**EXERCISE PROMPT:** Copy every one of the following records word for word, keeping each line unchanged.

**Data items:**
# # #

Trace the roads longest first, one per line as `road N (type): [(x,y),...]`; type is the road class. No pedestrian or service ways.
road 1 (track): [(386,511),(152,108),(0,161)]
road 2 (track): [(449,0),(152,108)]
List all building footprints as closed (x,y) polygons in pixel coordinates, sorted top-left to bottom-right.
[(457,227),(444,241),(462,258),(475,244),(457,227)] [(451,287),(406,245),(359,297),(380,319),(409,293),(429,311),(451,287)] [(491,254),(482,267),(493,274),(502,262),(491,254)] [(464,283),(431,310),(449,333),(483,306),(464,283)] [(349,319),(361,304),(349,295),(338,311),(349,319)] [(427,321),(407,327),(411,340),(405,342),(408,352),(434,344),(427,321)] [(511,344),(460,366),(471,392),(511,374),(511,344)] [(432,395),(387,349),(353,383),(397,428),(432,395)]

# # #

**TASK ANSWER:**
Trace the roads longest first, one per line as `road N (type): [(x,y),...]`; type is the road class. No pedestrian or service ways.
road 1 (track): [(386,511),(152,108),(0,161)]
road 2 (track): [(449,0),(152,108)]
List all building footprints as closed (x,y) polygons in pixel coordinates, sorted top-left to bottom-right.
[(457,227),(444,241),(462,258),(475,244),(457,227)] [(451,287),(406,245),(359,297),(380,319),(409,293),(429,311),(451,287)] [(491,254),(482,267),(493,274),(502,262),(491,254)] [(464,283),(431,310),(449,333),(483,306),(464,283)] [(349,319),(361,304),(349,295),(338,311),(349,319)] [(427,321),(407,327),(411,340),(405,342),(408,352),(434,344),(427,321)] [(511,344),(460,366),(471,392),(511,374),(511,344)] [(432,395),(387,349),(353,383),(397,428),(432,395)]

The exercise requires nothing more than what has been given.